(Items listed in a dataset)
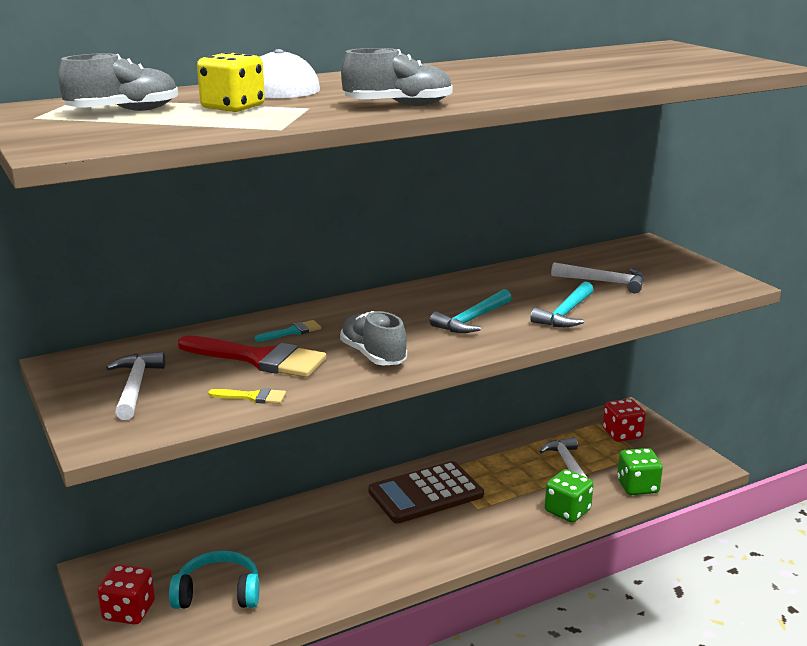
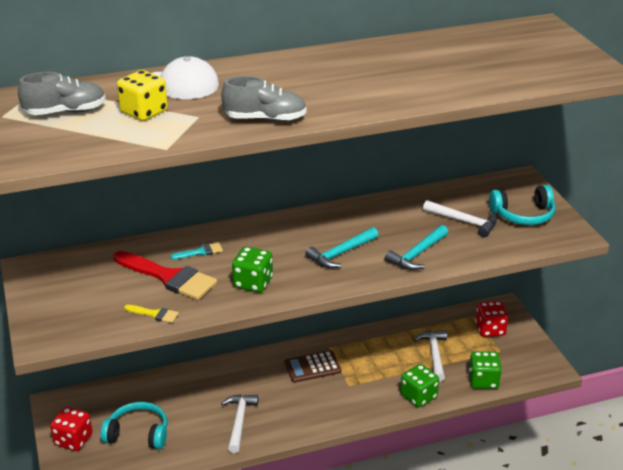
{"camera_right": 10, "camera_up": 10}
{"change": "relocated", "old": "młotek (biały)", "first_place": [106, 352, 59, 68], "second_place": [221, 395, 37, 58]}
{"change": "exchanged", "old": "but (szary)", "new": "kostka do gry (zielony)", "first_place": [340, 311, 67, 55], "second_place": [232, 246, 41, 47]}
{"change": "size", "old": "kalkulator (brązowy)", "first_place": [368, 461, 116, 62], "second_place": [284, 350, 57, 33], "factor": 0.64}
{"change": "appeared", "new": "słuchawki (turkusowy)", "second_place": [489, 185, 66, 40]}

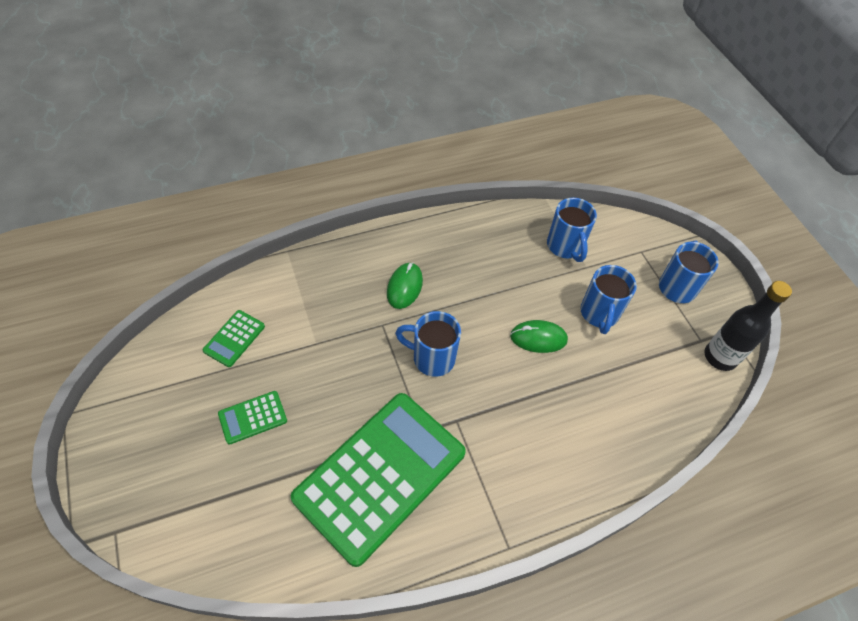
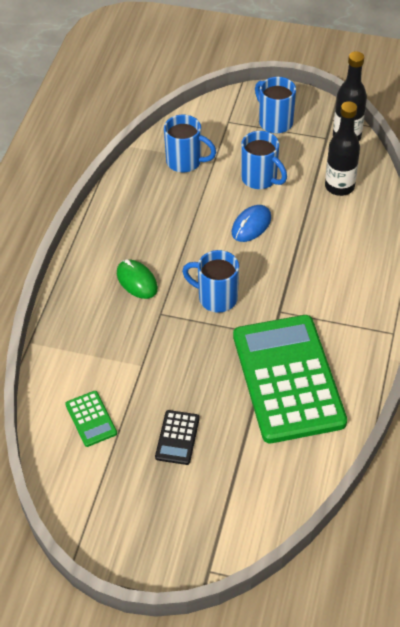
{"camera_right": -50, "camera_up": -5}
{"change": "colour", "old": "kalkulator (zielony)", "new": "kalkulator (czarny)", "first_place": [218, 391, 69, 54], "second_place": [155, 410, 45, 55]}
{"change": "spun", "old": "kubek (niebieski)", "first_place": [395, 311, 66, 66], "second_place": [182, 250, 57, 63], "degrees": 60}
{"change": "colour", "old": "myszka (zielony)", "new": "myszka (niebieski)", "first_place": [510, 320, 58, 33], "second_place": [232, 205, 39, 37]}
{"change": "appeared", "new": "butelka (czarny)", "second_place": [325, 101, 35, 95]}

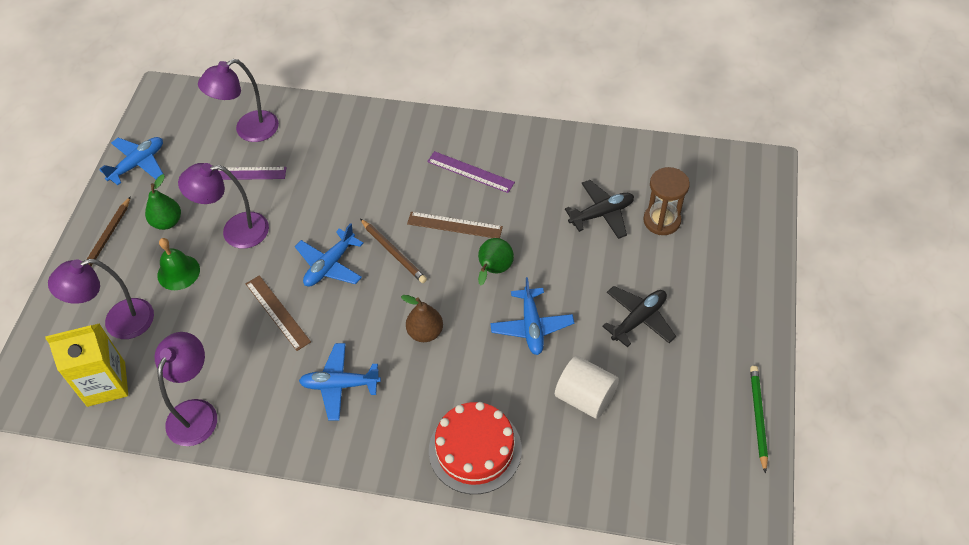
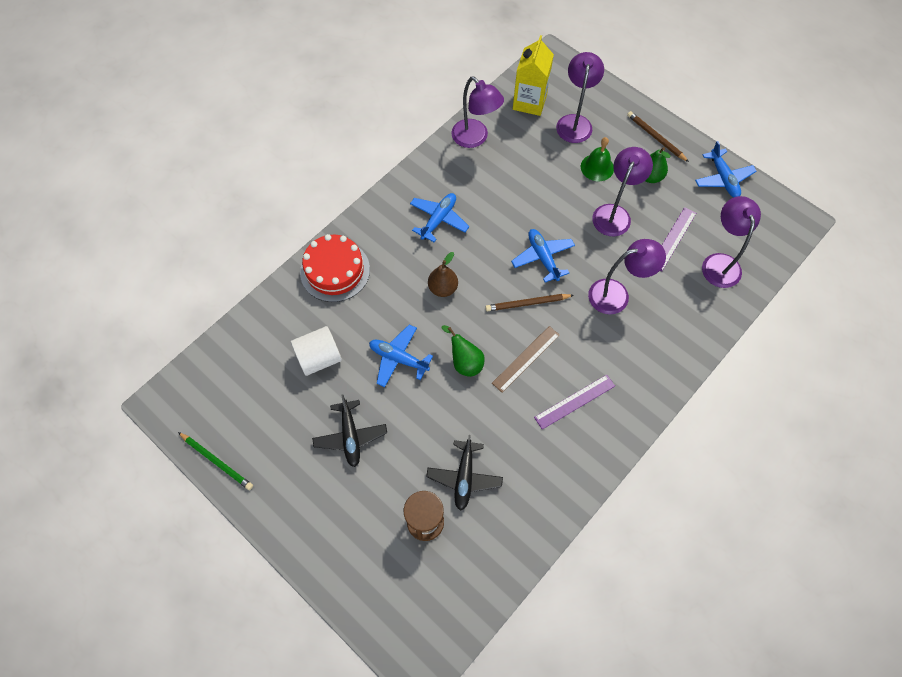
{"camera_right": 120, "camera_up": 10}
{"change": "missing", "old": "linijka (brązowy)", "first_place": [246, 275, 65, 76]}
{"change": "appeared", "new": "lampka (fioletowy)", "second_place": [588, 239, 78, 75]}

## Work task
What's needed is every line above, retyped exactly and free of pictures.

## Solved problem
{"camera_right": 10, "camera_up": 10}
{"change": "relocated", "old": "młotek (biały)", "first_place": [106, 352, 59, 68], "second_place": [221, 395, 37, 58]}
{"change": "exchanged", "old": "but (szary)", "new": "kostka do gry (zielony)", "first_place": [340, 311, 67, 55], "second_place": [232, 246, 41, 47]}
{"change": "size", "old": "kalkulator (brązowy)", "first_place": [368, 461, 116, 62], "second_place": [284, 350, 57, 33], "factor": 0.64}
{"change": "appeared", "new": "słuchawki (turkusowy)", "second_place": [489, 185, 66, 40]}

{"camera_right": -50, "camera_up": -5}
{"change": "colour", "old": "kalkulator (zielony)", "new": "kalkulator (czarny)", "first_place": [218, 391, 69, 54], "second_place": [155, 410, 45, 55]}
{"change": "spun", "old": "kubek (niebieski)", "first_place": [395, 311, 66, 66], "second_place": [182, 250, 57, 63], "degrees": 60}
{"change": "colour", "old": "myszka (zielony)", "new": "myszka (niebieski)", "first_place": [510, 320, 58, 33], "second_place": [232, 205, 39, 37]}
{"change": "appeared", "new": "butelka (czarny)", "second_place": [325, 101, 35, 95]}

{"camera_right": 120, "camera_up": 10}
{"change": "missing", "old": "linijka (brązowy)", "first_place": [246, 275, 65, 76]}
{"change": "appeared", "new": "lampka (fioletowy)", "second_place": [588, 239, 78, 75]}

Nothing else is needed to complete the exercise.